[Object matching data]
+---+
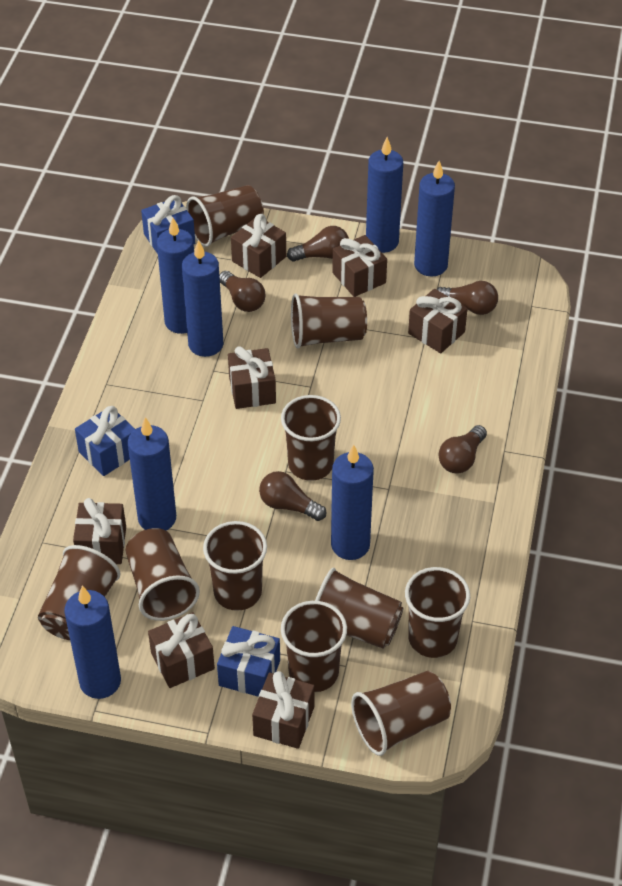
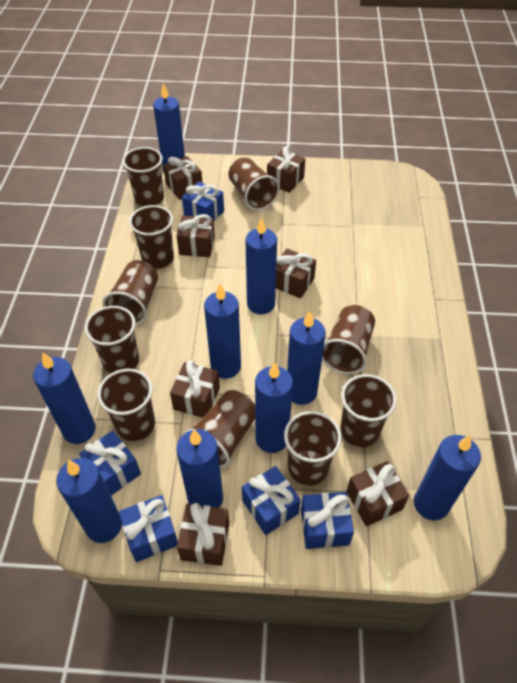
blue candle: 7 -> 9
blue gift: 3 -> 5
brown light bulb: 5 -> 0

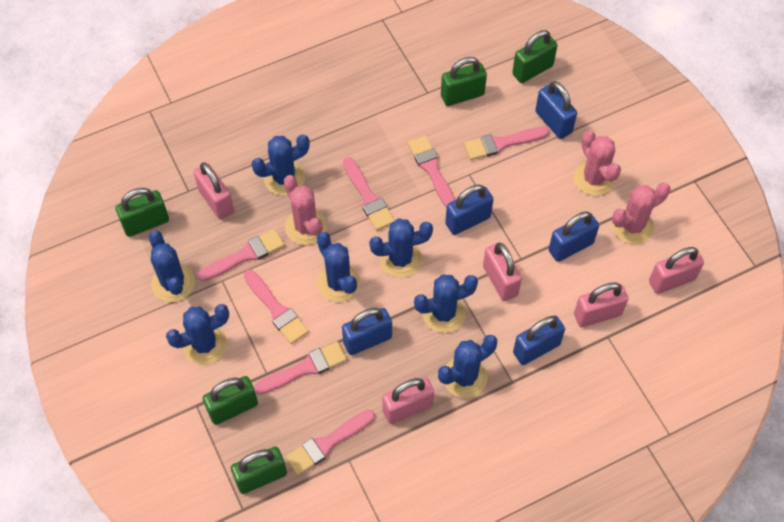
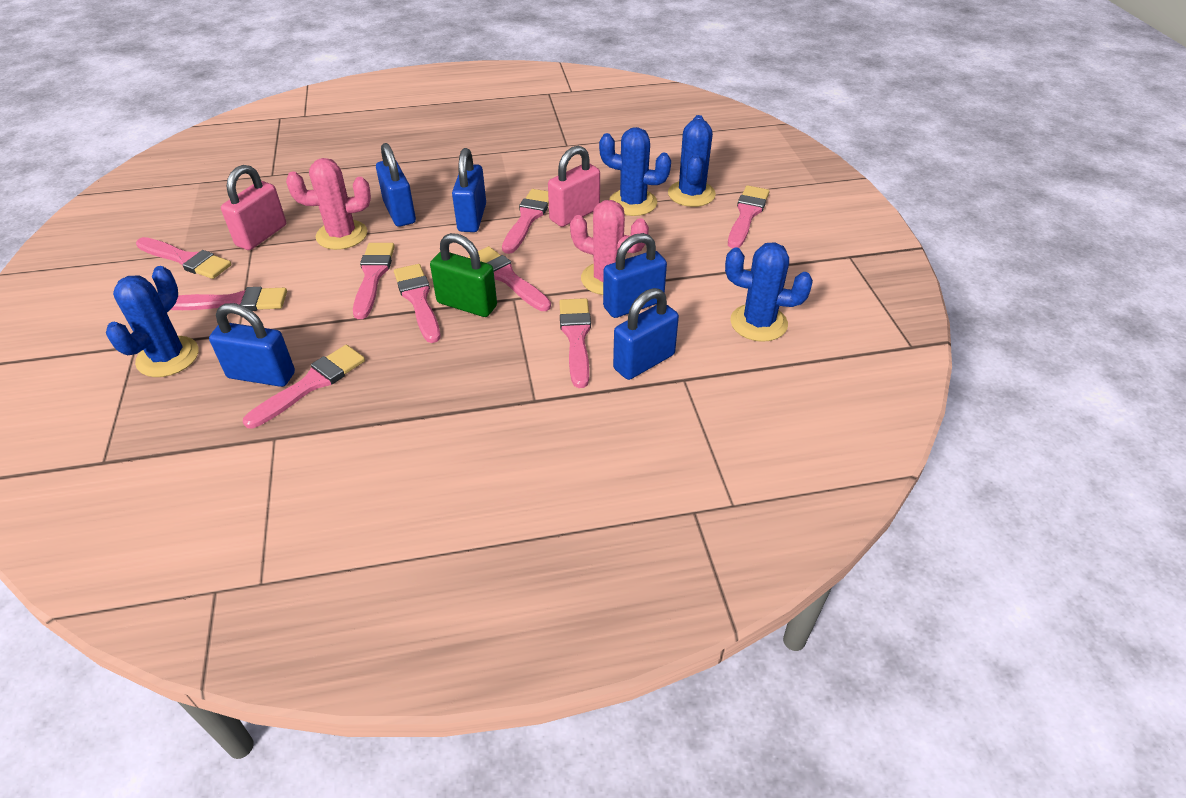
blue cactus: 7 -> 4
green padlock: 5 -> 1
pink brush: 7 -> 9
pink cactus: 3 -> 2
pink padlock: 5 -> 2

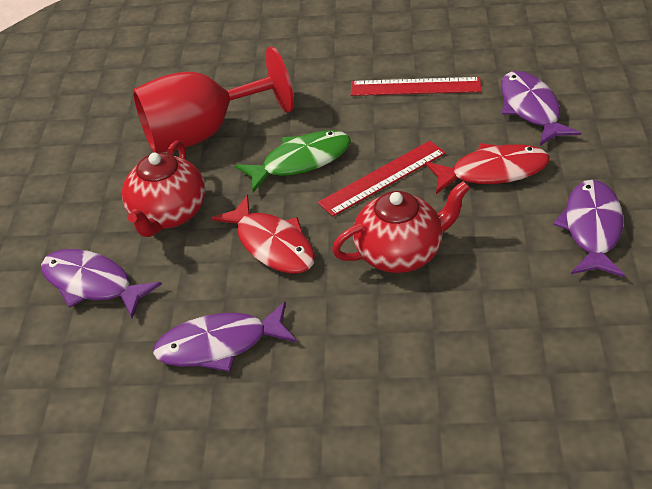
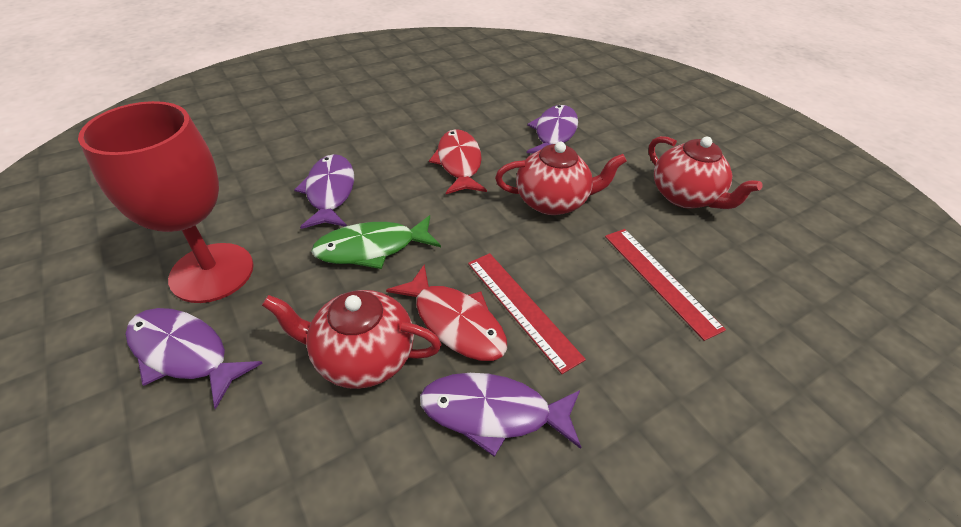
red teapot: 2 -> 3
+---+
- WORK REQUEST -
Output a verbatim copy of the entries and skip the pictures.

- FINISHED TASK -
blue candle: 7 -> 9
blue gift: 3 -> 5
brown light bulb: 5 -> 0

blue cactus: 7 -> 4
green padlock: 5 -> 1
pink brush: 7 -> 9
pink cactus: 3 -> 2
pink padlock: 5 -> 2

red teapot: 2 -> 3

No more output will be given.